Problem to work on
Nothing except the pictures should be left out when you reproduce the listing exactly.

Data extracts Start Marker

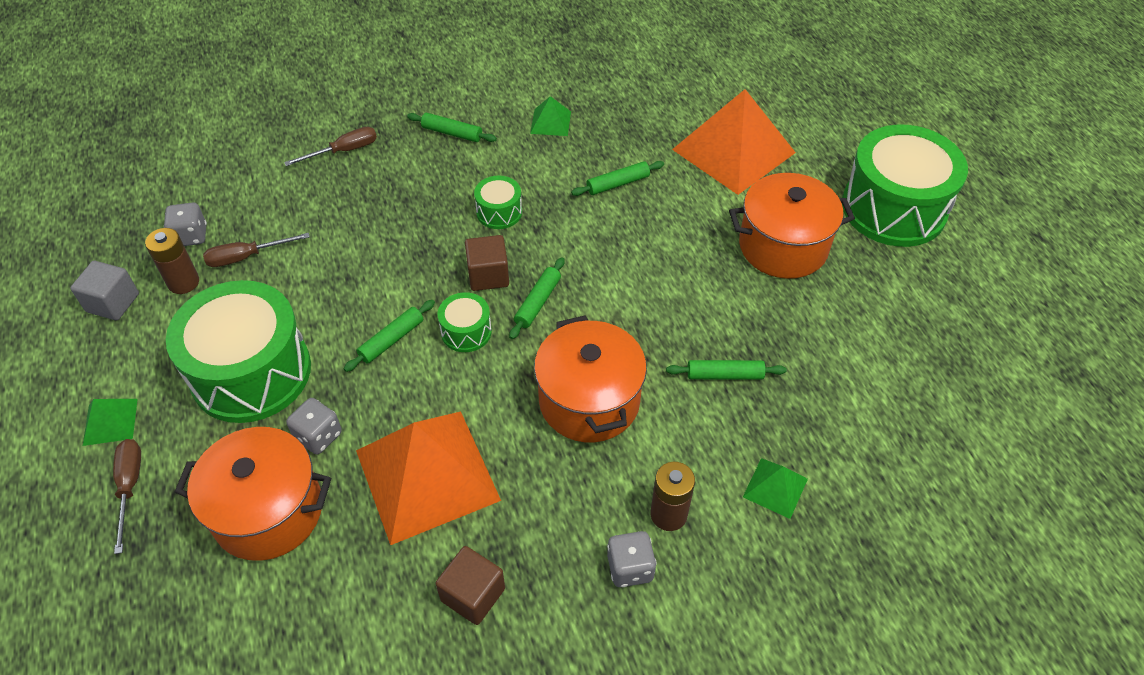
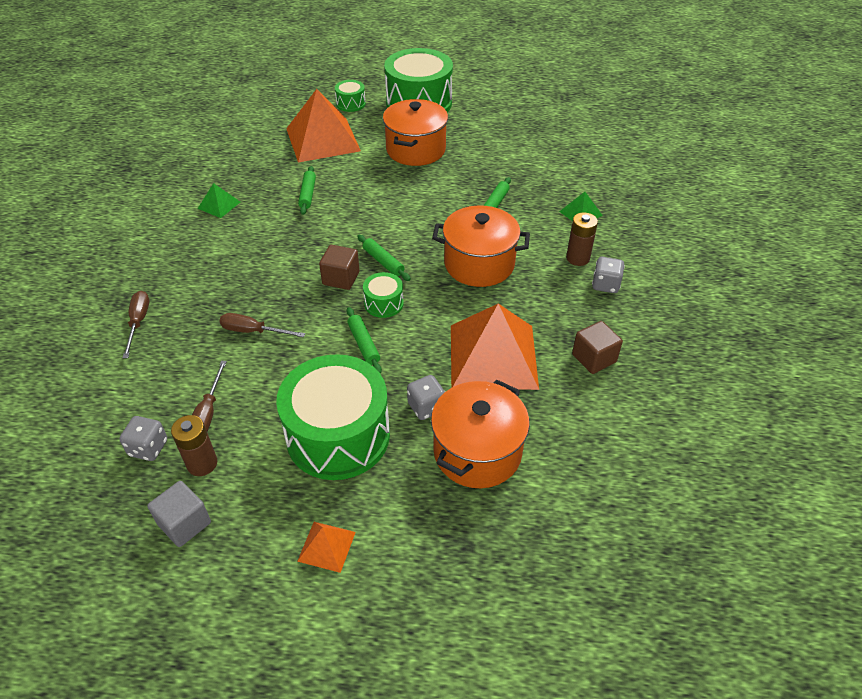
camera: 65 degrees left, 5 degrees down
(110, 421) = (326, 546): green pyramid -> orange pyramid
(130, 487) = (405, 541): brown screwdriver -> brown screwdriver (253, 331)
(452, 133) = (180, 256): green rolling pin -> none
(499, 212) = (285, 255): green drum -> green drum (351, 104)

Data extracts End Marker

Answer
camera: 65 degrees left, 5 degrees down
(110, 421) = (326, 546): green pyramid -> orange pyramid
(130, 487) = (405, 541): brown screwdriver -> brown screwdriver (253, 331)
(452, 133) = (180, 256): green rolling pin -> none
(499, 212) = (285, 255): green drum -> green drum (351, 104)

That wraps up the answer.